Try it: Copy exactly, please, the line that has "(564, 324) = (624, 398): purple" in it along with every line after it to the end of the listing.

Source data below:

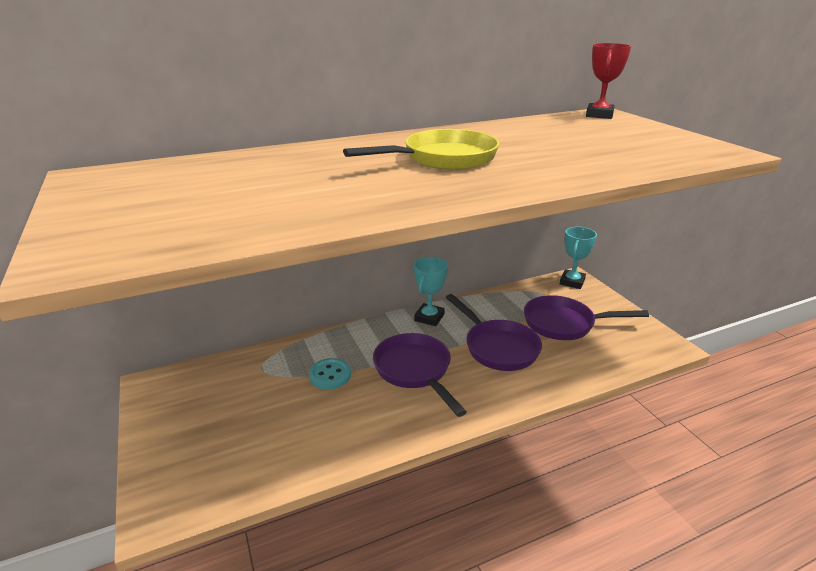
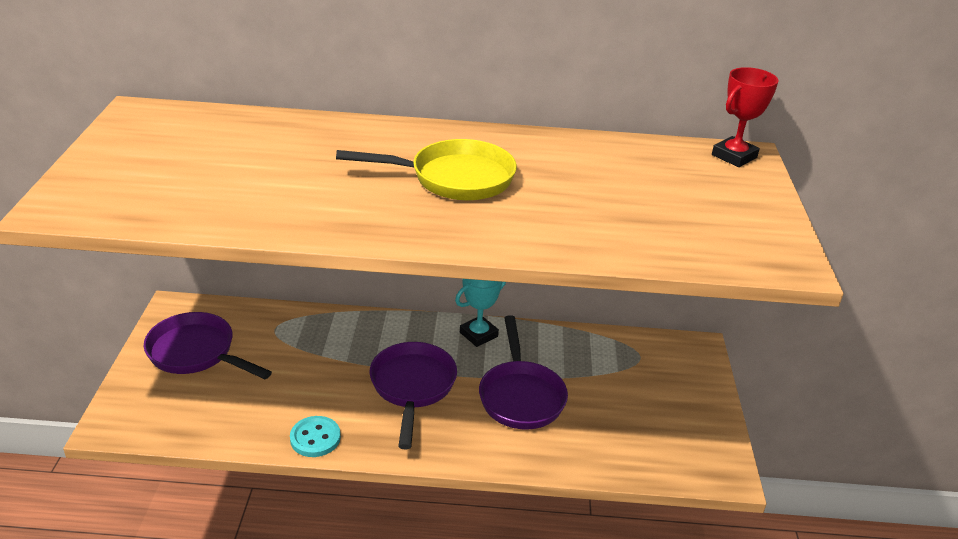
camera: 25 degrees right, 5 degrees up
(330, 375) = (329, 360): turquoise button -> turquoise button (315, 438)
(564, 324) = (624, 398): purple pan -> purple pan (196, 353)
(572, 282) = (690, 351): turquoise trophy -> none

End of Source data.

Answer space:
(564, 324) = (624, 398): purple pan -> purple pan (196, 353)
(572, 282) = (690, 351): turquoise trophy -> none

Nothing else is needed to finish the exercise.